> _Supplied records_:
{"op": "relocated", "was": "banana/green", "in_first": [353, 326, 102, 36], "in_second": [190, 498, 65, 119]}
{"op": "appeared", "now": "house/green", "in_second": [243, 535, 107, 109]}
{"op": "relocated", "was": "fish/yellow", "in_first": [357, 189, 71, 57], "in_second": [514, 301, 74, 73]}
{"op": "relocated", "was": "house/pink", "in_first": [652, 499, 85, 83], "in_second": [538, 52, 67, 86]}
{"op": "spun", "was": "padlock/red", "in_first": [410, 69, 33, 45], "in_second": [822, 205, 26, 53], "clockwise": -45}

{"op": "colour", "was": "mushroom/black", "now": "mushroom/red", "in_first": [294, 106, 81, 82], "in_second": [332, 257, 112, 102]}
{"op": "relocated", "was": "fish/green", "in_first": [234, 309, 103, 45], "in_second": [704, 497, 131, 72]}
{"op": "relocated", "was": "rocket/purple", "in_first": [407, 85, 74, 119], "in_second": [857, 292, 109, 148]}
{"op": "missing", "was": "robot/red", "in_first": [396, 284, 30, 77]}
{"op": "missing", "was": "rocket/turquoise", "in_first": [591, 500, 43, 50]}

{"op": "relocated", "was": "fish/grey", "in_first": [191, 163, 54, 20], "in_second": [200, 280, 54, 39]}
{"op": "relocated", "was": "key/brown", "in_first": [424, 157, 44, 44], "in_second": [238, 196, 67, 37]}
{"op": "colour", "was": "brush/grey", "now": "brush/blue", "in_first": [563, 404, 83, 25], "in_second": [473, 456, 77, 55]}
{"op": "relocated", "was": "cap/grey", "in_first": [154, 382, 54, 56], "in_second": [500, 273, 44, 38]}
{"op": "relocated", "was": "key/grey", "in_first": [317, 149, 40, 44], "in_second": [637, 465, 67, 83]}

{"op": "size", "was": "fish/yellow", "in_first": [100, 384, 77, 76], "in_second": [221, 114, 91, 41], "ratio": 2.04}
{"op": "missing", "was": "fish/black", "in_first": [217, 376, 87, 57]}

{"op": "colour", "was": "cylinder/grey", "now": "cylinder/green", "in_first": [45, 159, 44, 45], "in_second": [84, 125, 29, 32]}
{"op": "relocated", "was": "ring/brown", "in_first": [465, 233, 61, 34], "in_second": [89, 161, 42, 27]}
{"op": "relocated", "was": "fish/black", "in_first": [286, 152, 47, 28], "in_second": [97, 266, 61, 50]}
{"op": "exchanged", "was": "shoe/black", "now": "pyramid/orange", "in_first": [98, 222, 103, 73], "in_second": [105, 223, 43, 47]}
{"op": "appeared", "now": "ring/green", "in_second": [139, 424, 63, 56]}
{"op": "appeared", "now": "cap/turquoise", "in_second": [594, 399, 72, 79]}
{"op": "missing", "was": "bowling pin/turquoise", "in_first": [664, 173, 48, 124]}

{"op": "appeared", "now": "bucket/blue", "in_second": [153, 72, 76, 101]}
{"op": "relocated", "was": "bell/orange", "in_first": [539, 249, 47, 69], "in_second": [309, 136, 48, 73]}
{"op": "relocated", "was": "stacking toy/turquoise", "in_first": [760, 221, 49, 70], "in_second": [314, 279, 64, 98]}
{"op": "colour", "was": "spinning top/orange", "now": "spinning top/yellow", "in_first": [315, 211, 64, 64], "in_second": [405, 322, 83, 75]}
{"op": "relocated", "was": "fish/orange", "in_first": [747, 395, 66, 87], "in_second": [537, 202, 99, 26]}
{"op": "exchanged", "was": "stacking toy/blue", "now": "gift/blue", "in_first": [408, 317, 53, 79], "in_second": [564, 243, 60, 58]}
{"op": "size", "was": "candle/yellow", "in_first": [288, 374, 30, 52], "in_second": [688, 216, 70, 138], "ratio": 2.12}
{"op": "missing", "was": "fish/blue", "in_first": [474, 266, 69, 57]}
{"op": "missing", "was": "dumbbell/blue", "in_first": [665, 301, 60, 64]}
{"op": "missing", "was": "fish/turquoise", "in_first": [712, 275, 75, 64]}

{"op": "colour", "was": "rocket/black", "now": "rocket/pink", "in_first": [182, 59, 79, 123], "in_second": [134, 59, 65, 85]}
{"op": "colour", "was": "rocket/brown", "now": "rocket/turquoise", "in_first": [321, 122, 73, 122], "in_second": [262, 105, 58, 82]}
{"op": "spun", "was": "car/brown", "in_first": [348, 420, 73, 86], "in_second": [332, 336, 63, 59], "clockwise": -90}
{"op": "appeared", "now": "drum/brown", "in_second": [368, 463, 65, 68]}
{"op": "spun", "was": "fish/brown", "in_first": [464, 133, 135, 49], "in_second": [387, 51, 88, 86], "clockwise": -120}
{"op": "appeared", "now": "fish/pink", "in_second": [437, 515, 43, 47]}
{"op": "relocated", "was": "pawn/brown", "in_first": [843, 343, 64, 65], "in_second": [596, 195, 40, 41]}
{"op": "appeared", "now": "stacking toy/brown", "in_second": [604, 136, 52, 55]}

> _What the exercise asks_: Would you print all of the material above exactly as written?

> _Result below_:
{"op": "relocated", "was": "banana/green", "in_first": [353, 326, 102, 36], "in_second": [190, 498, 65, 119]}
{"op": "appeared", "now": "house/green", "in_second": [243, 535, 107, 109]}
{"op": "relocated", "was": "fish/yellow", "in_first": [357, 189, 71, 57], "in_second": [514, 301, 74, 73]}
{"op": "relocated", "was": "house/pink", "in_first": [652, 499, 85, 83], "in_second": [538, 52, 67, 86]}
{"op": "spun", "was": "padlock/red", "in_first": [410, 69, 33, 45], "in_second": [822, 205, 26, 53], "clockwise": -45}

{"op": "colour", "was": "mushroom/black", "now": "mushroom/red", "in_first": [294, 106, 81, 82], "in_second": [332, 257, 112, 102]}
{"op": "relocated", "was": "fish/green", "in_first": [234, 309, 103, 45], "in_second": [704, 497, 131, 72]}
{"op": "relocated", "was": "rocket/purple", "in_first": [407, 85, 74, 119], "in_second": [857, 292, 109, 148]}
{"op": "missing", "was": "robot/red", "in_first": [396, 284, 30, 77]}
{"op": "missing", "was": "rocket/turquoise", "in_first": [591, 500, 43, 50]}

{"op": "relocated", "was": "fish/grey", "in_first": [191, 163, 54, 20], "in_second": [200, 280, 54, 39]}
{"op": "relocated", "was": "key/brown", "in_first": [424, 157, 44, 44], "in_second": [238, 196, 67, 37]}
{"op": "colour", "was": "brush/grey", "now": "brush/blue", "in_first": [563, 404, 83, 25], "in_second": [473, 456, 77, 55]}
{"op": "relocated", "was": "cap/grey", "in_first": [154, 382, 54, 56], "in_second": [500, 273, 44, 38]}
{"op": "relocated", "was": "key/grey", "in_first": [317, 149, 40, 44], "in_second": [637, 465, 67, 83]}

{"op": "size", "was": "fish/yellow", "in_first": [100, 384, 77, 76], "in_second": [221, 114, 91, 41], "ratio": 2.04}
{"op": "missing", "was": "fish/black", "in_first": [217, 376, 87, 57]}

{"op": "colour", "was": "cylinder/grey", "now": "cylinder/green", "in_first": [45, 159, 44, 45], "in_second": [84, 125, 29, 32]}
{"op": "relocated", "was": "ring/brown", "in_first": [465, 233, 61, 34], "in_second": [89, 161, 42, 27]}
{"op": "relocated", "was": "fish/black", "in_first": [286, 152, 47, 28], "in_second": [97, 266, 61, 50]}
{"op": "exchanged", "was": "shoe/black", "now": "pyramid/orange", "in_first": [98, 222, 103, 73], "in_second": [105, 223, 43, 47]}
{"op": "appeared", "now": "ring/green", "in_second": [139, 424, 63, 56]}
{"op": "appeared", "now": "cap/turquoise", "in_second": [594, 399, 72, 79]}
{"op": "missing", "was": "bowling pin/turquoise", "in_first": [664, 173, 48, 124]}

{"op": "appeared", "now": "bucket/blue", "in_second": [153, 72, 76, 101]}
{"op": "relocated", "was": "bell/orange", "in_first": [539, 249, 47, 69], "in_second": [309, 136, 48, 73]}
{"op": "relocated", "was": "stacking toy/turquoise", "in_first": [760, 221, 49, 70], "in_second": [314, 279, 64, 98]}
{"op": "colour", "was": "spinning top/orange", "now": "spinning top/yellow", "in_first": [315, 211, 64, 64], "in_second": [405, 322, 83, 75]}
{"op": "relocated", "was": "fish/orange", "in_first": [747, 395, 66, 87], "in_second": [537, 202, 99, 26]}
{"op": "exchanged", "was": "stacking toy/blue", "now": "gift/blue", "in_first": [408, 317, 53, 79], "in_second": [564, 243, 60, 58]}
{"op": "size", "was": "candle/yellow", "in_first": [288, 374, 30, 52], "in_second": [688, 216, 70, 138], "ratio": 2.12}
{"op": "missing", "was": "fish/blue", "in_first": [474, 266, 69, 57]}
{"op": "missing", "was": "dumbbell/blue", "in_first": [665, 301, 60, 64]}
{"op": "missing", "was": "fish/turquoise", "in_first": [712, 275, 75, 64]}

{"op": "colour", "was": "rocket/black", "now": "rocket/pink", "in_first": [182, 59, 79, 123], "in_second": [134, 59, 65, 85]}
{"op": "colour", "was": "rocket/brown", "now": "rocket/turquoise", "in_first": [321, 122, 73, 122], "in_second": [262, 105, 58, 82]}
{"op": "spun", "was": "car/brown", "in_first": [348, 420, 73, 86], "in_second": [332, 336, 63, 59], "clockwise": -90}
{"op": "appeared", "now": "drum/brown", "in_second": [368, 463, 65, 68]}
{"op": "spun", "was": "fish/brown", "in_first": [464, 133, 135, 49], "in_second": [387, 51, 88, 86], "clockwise": -120}
{"op": "appeared", "now": "fish/pink", "in_second": [437, 515, 43, 47]}
{"op": "relocated", "was": "pawn/brown", "in_first": [843, 343, 64, 65], "in_second": [596, 195, 40, 41]}
{"op": "appeared", "now": "stacking toy/brown", "in_second": [604, 136, 52, 55]}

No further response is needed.